RECORDS TO PROCESS
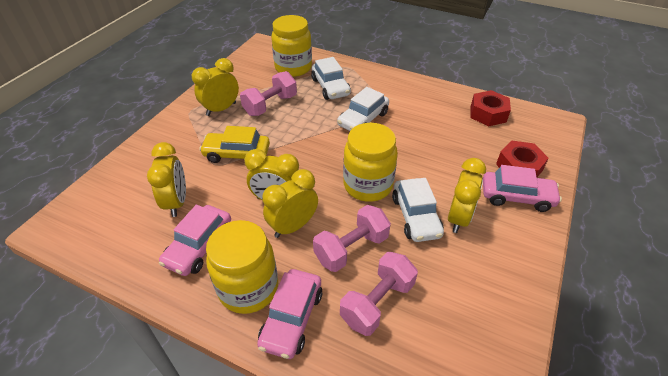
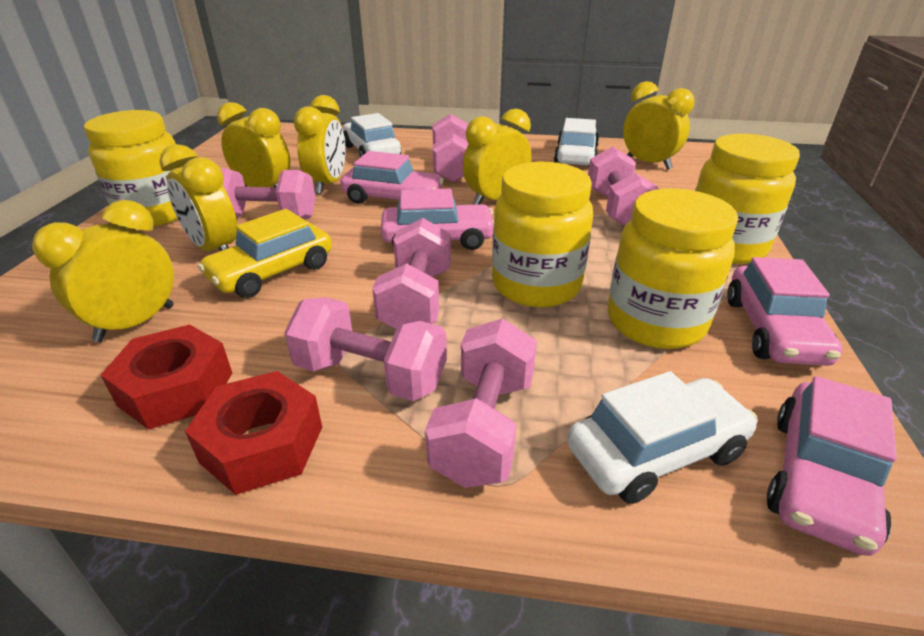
pink car: 3 -> 4
pink dumbbell: 3 -> 6
yellow clock: 5 -> 6
yellow jar: 3 -> 4

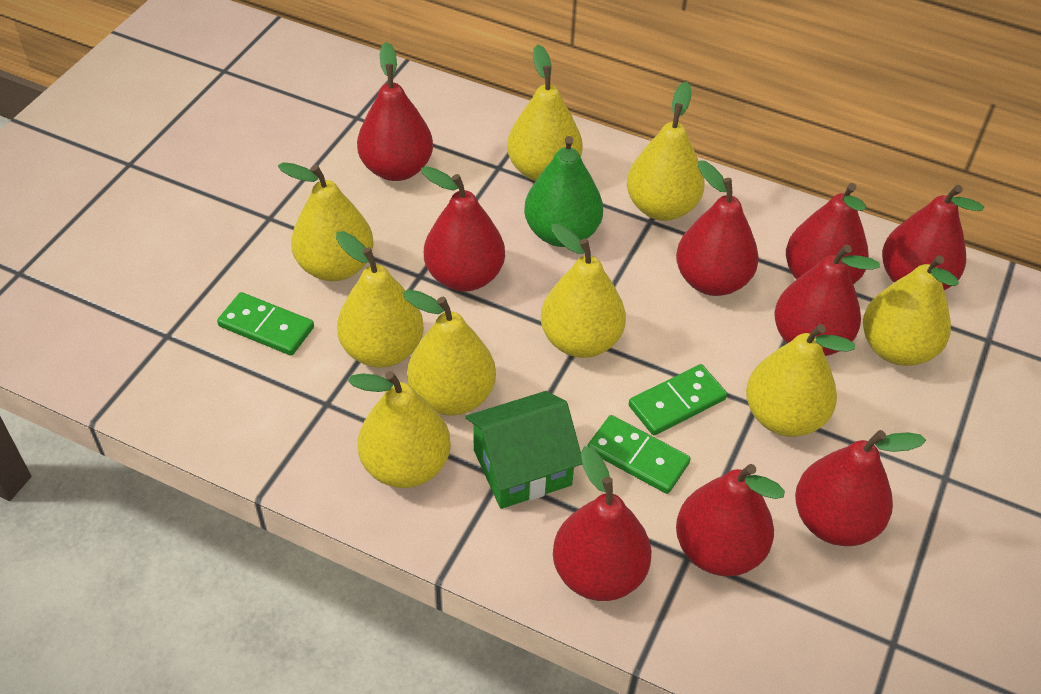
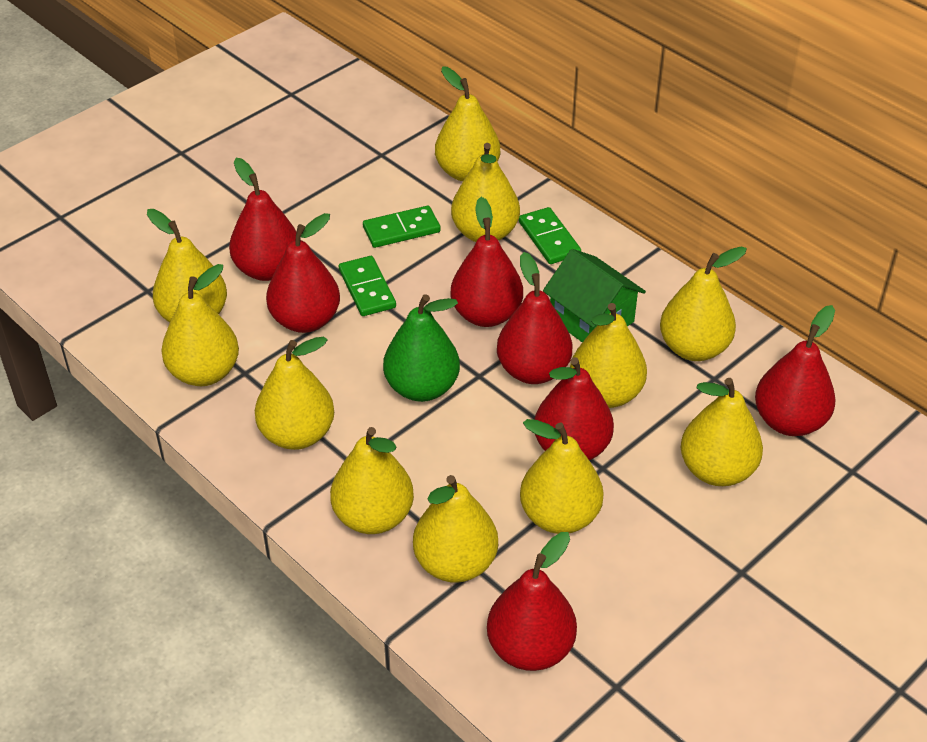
red pear: 9 -> 7
yellow pear: 9 -> 11

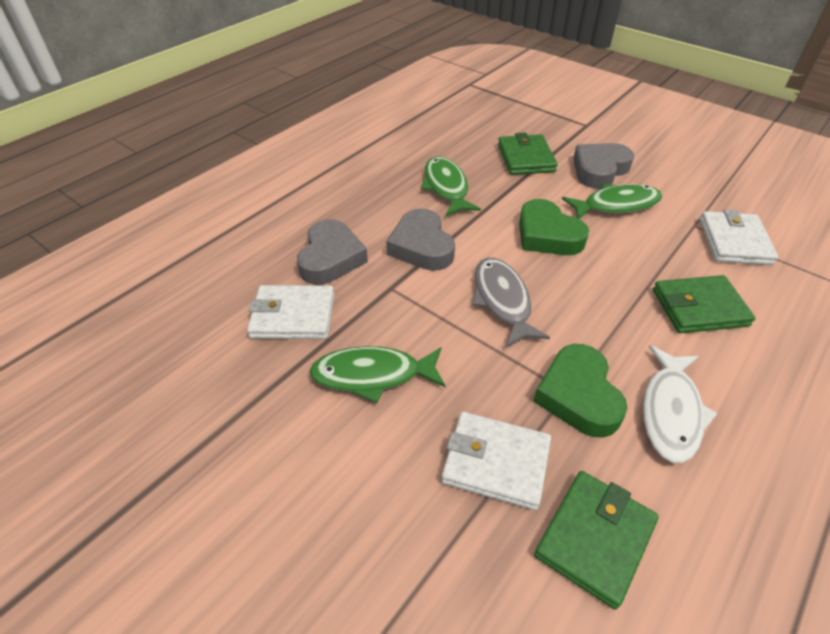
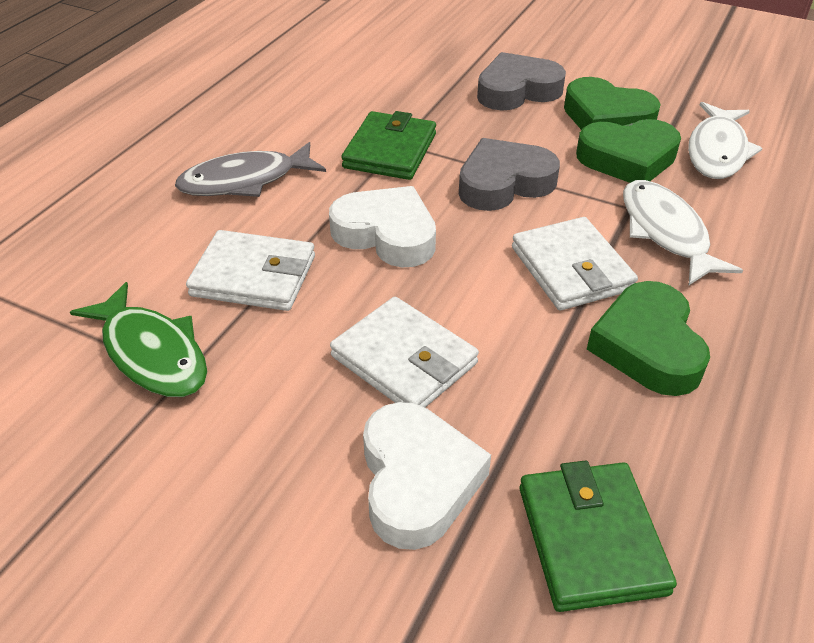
green fish: 3 -> 1
green heart: 2 -> 3
green wallet: 3 -> 2
grey heart: 3 -> 2
white fish: 1 -> 2
white heart: 0 -> 2

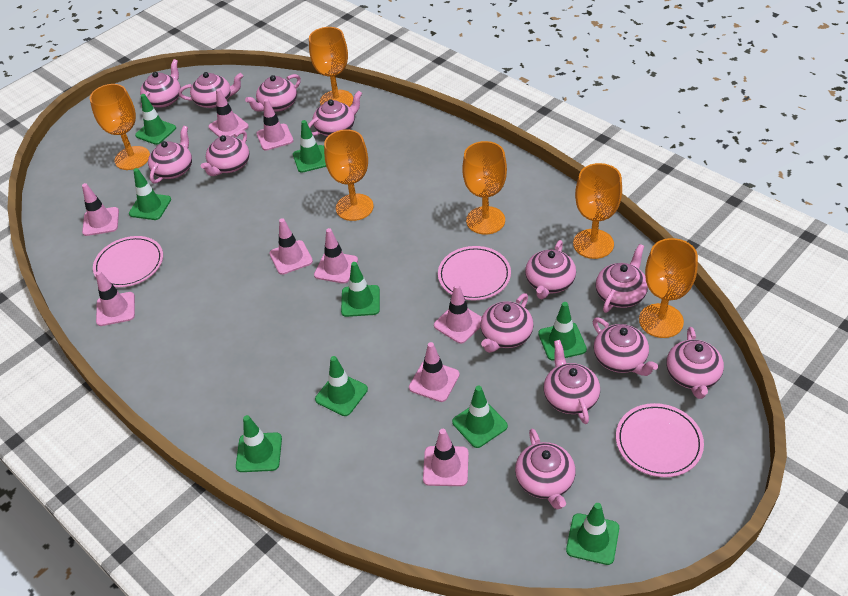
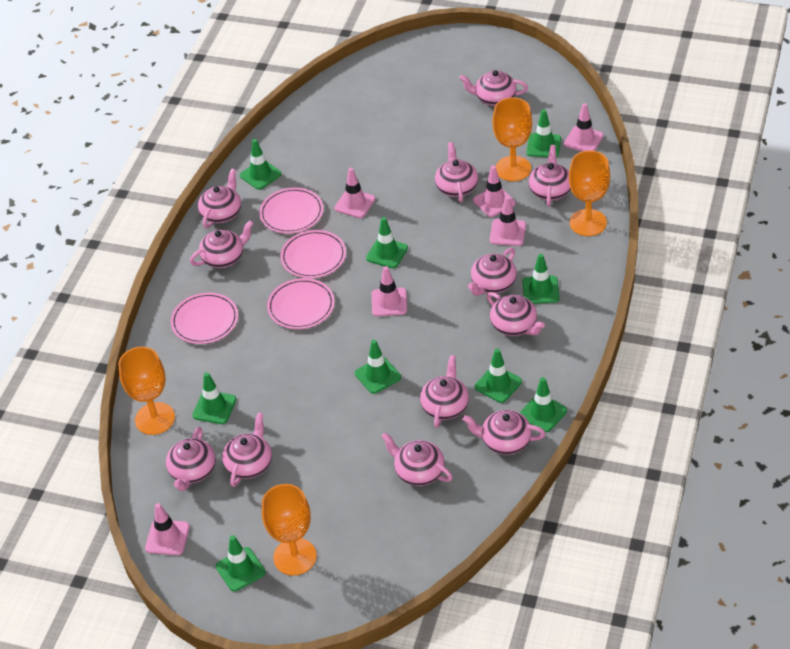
orange goblet: 6 -> 4
pink plate: 3 -> 4
pink teapot: 13 -> 12
pink traffic cone: 9 -> 6

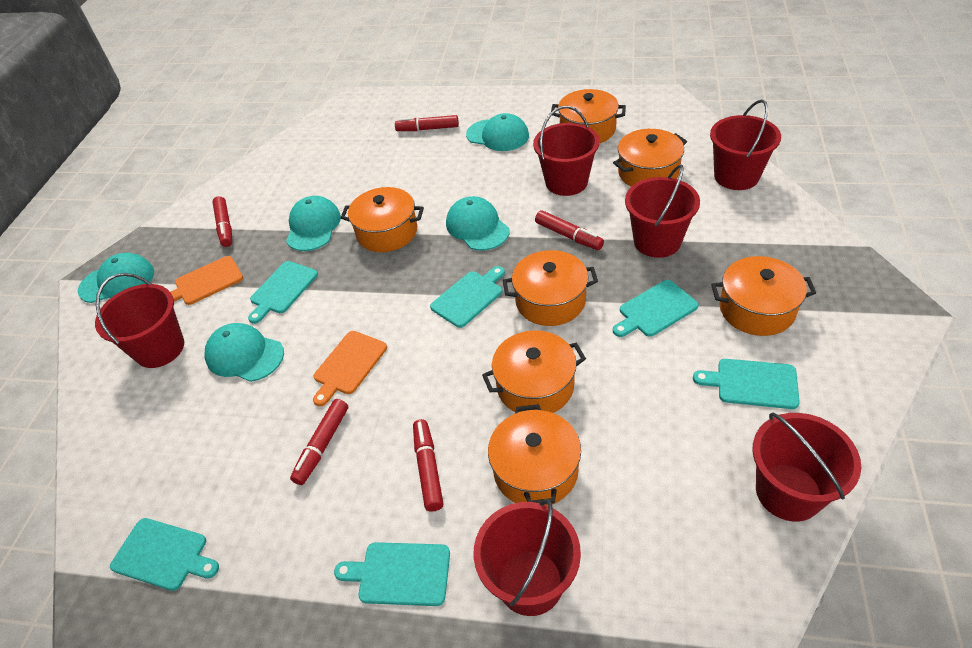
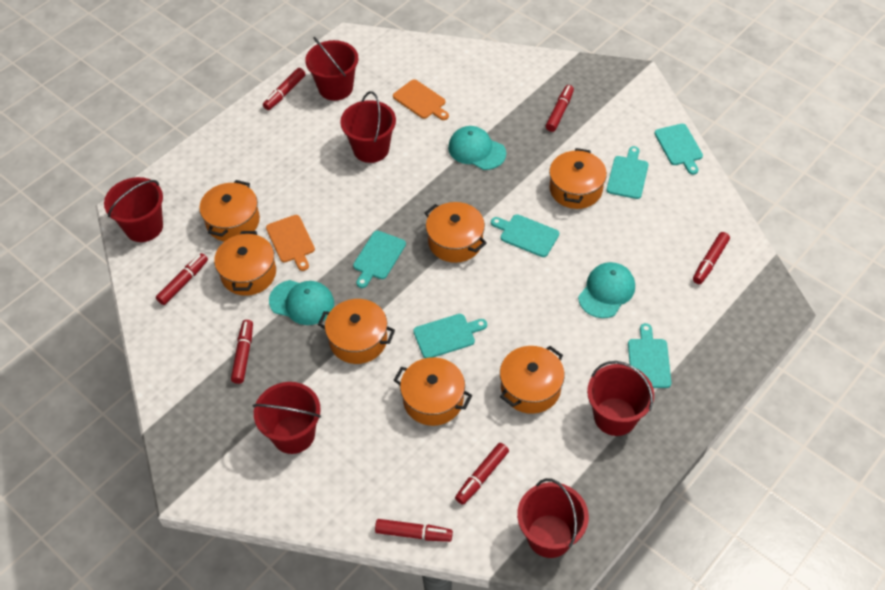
red marker: 5 -> 7
turquoise cap: 5 -> 3

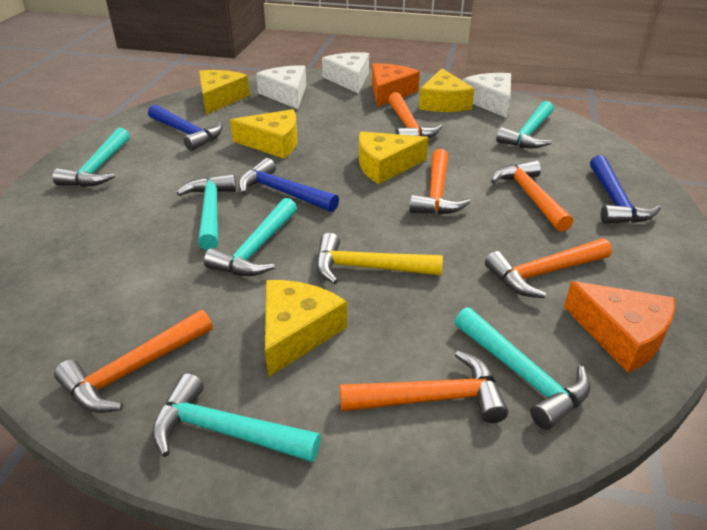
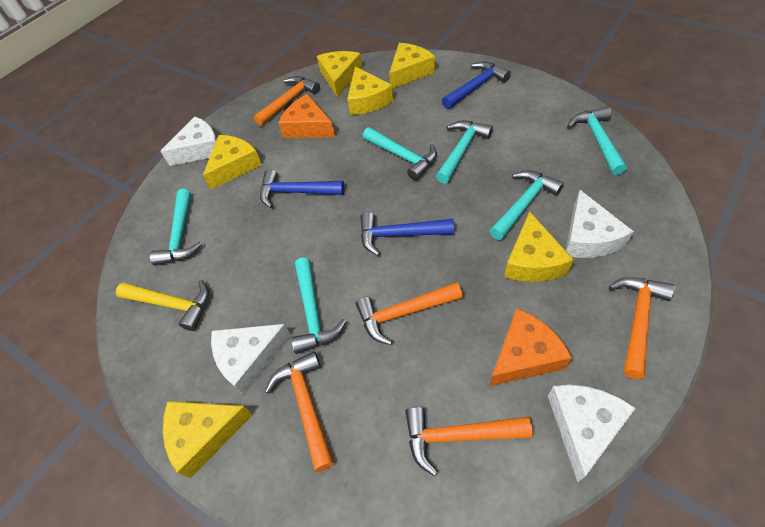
orange hammer: 6 -> 5
white cheese: 3 -> 4
yellow cheese: 5 -> 6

EXERCISE BRIEF
Exact copy, no pictures: reproduce the whole listing above.

SOLUTION
pink car: 3 -> 4
pink dumbbell: 3 -> 6
yellow clock: 5 -> 6
yellow jar: 3 -> 4

red pear: 9 -> 7
yellow pear: 9 -> 11

green fish: 3 -> 1
green heart: 2 -> 3
green wallet: 3 -> 2
grey heart: 3 -> 2
white fish: 1 -> 2
white heart: 0 -> 2

orange goblet: 6 -> 4
pink plate: 3 -> 4
pink teapot: 13 -> 12
pink traffic cone: 9 -> 6

red marker: 5 -> 7
turquoise cap: 5 -> 3

orange hammer: 6 -> 5
white cheese: 3 -> 4
yellow cheese: 5 -> 6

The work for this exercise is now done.